--- Excerpted data Enclosed Below ---

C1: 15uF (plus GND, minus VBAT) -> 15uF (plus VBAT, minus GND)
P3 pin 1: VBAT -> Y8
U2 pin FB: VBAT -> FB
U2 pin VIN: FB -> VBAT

--- End of Enclosed Excerpted data ---
--- Excerpted data Enclosed Below ---

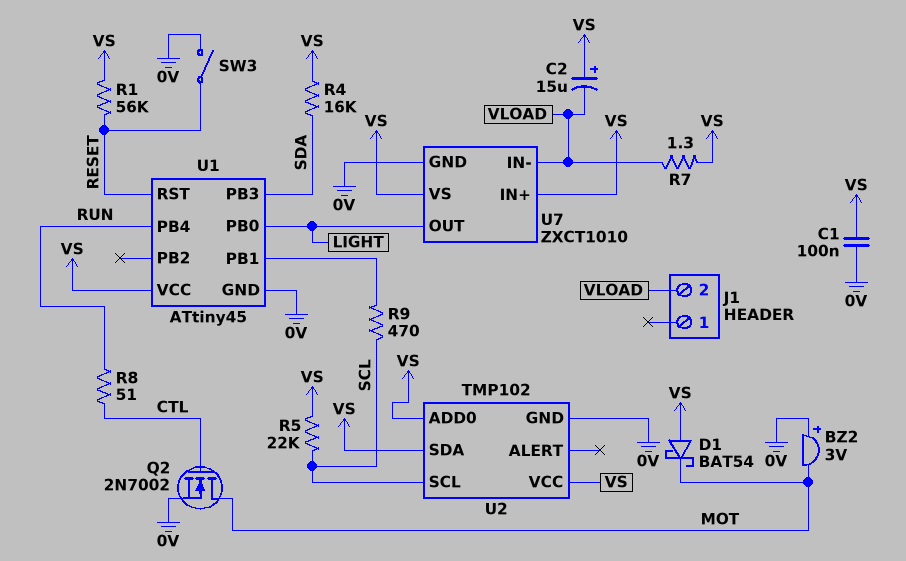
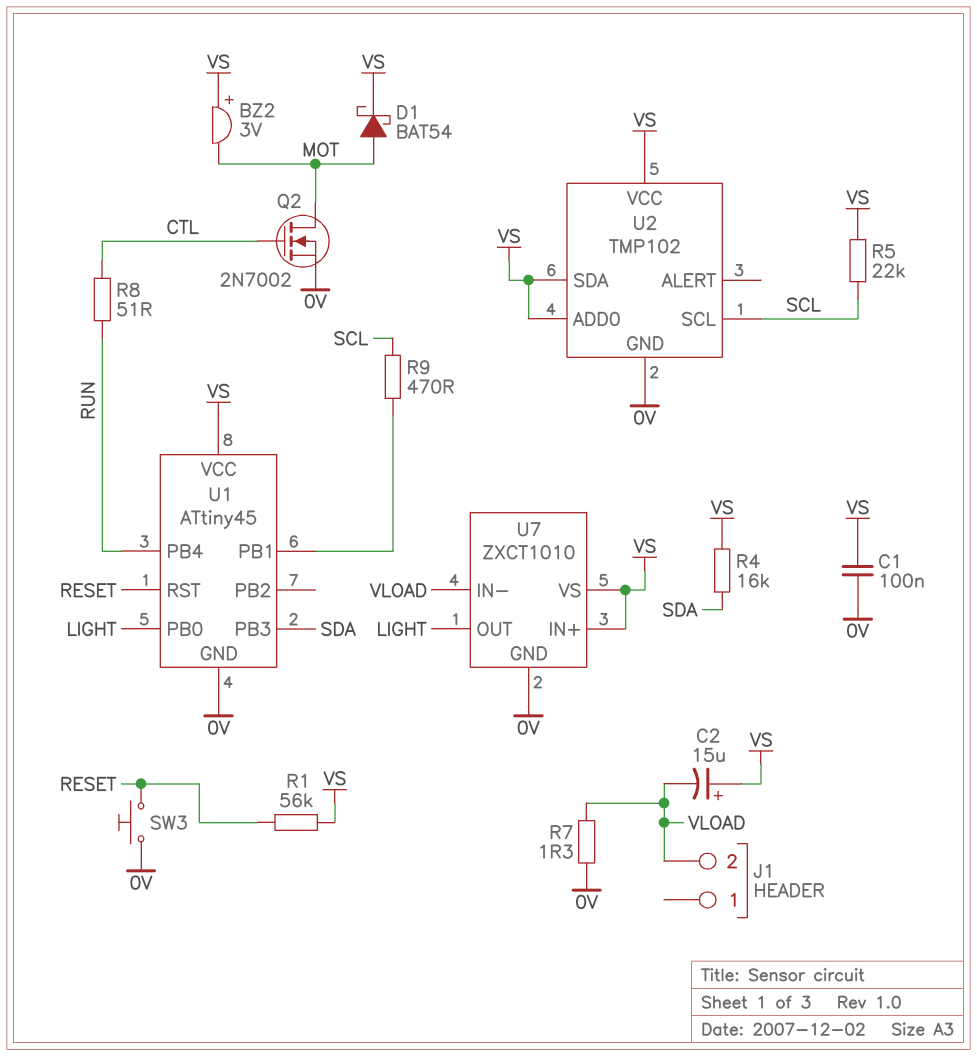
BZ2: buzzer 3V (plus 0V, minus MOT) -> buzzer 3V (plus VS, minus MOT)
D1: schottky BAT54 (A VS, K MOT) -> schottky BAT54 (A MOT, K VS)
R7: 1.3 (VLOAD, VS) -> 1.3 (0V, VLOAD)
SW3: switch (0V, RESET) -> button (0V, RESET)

--- End of Enclosed Excerpted data ---
--- Excerpted data Enclosed Below ---

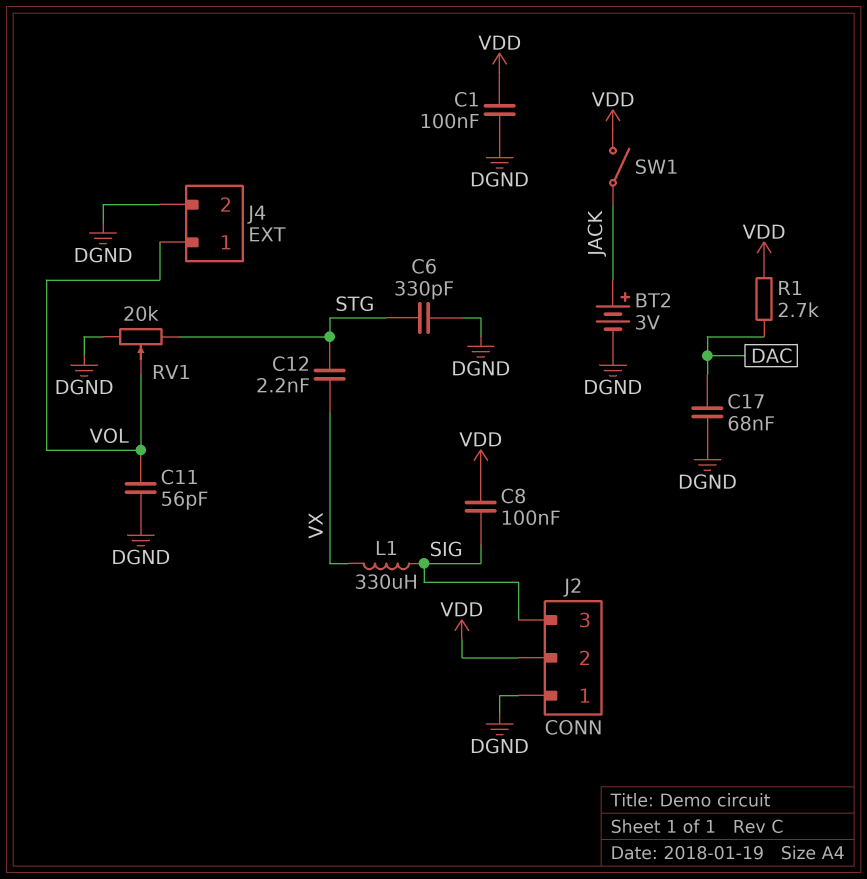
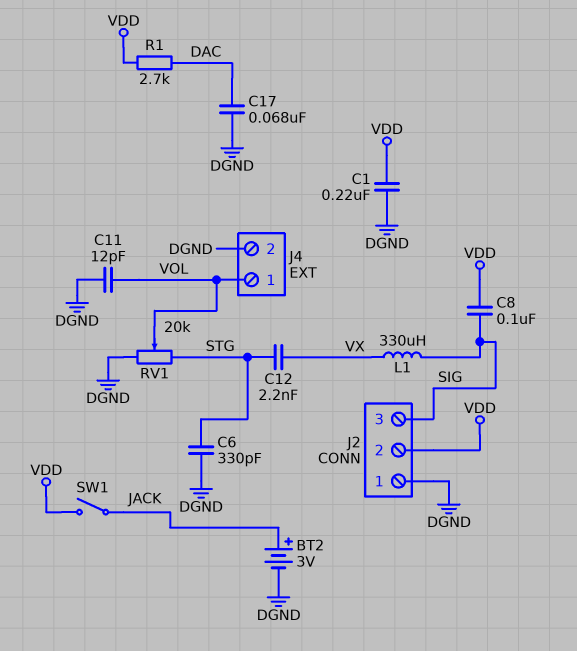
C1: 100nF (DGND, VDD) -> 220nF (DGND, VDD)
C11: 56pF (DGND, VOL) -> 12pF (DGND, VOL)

--- End of Enclosed Excerpted data ---

* [Work item]: In the listing above, locate the line containing "C1: 15uF (plus" and the line containing "U2 pin VIN: FB -> VBAT", then transcribe both and every line between them verbatim.

* [Solution to this problem]:
C1: 15uF (plus GND, minus VBAT) -> 15uF (plus VBAT, minus GND)
P3 pin 1: VBAT -> Y8
U2 pin FB: VBAT -> FB
U2 pin VIN: FB -> VBAT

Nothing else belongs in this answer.